* Written instruction
Could you copy every line of text in the rows below word for word, leaving out the pictures?

* Data in this exercise
********

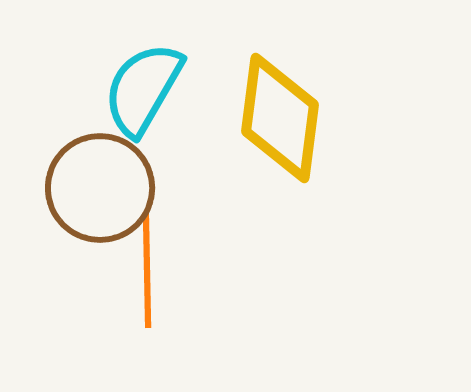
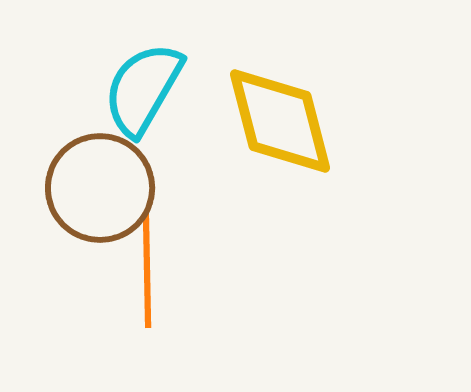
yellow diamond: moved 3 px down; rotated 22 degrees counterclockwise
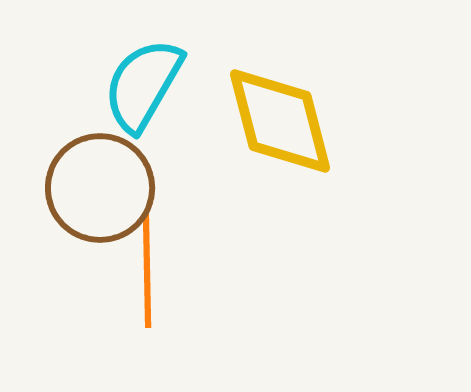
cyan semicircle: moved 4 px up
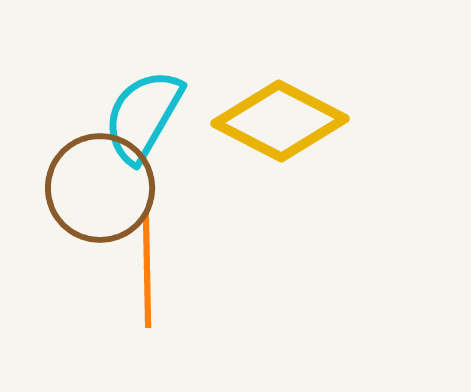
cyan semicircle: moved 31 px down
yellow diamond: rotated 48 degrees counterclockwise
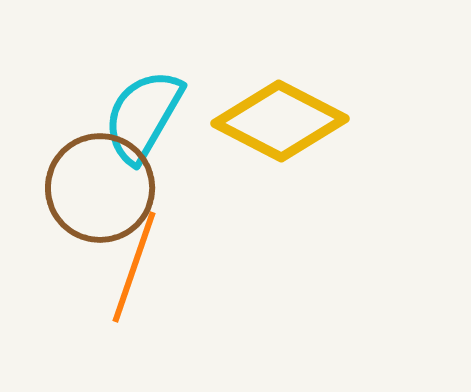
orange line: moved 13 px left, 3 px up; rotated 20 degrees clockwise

********

* The reply
yellow diamond: moved 3 px down; rotated 22 degrees counterclockwise
cyan semicircle: moved 4 px up
cyan semicircle: moved 31 px down
yellow diamond: rotated 48 degrees counterclockwise
orange line: moved 13 px left, 3 px up; rotated 20 degrees clockwise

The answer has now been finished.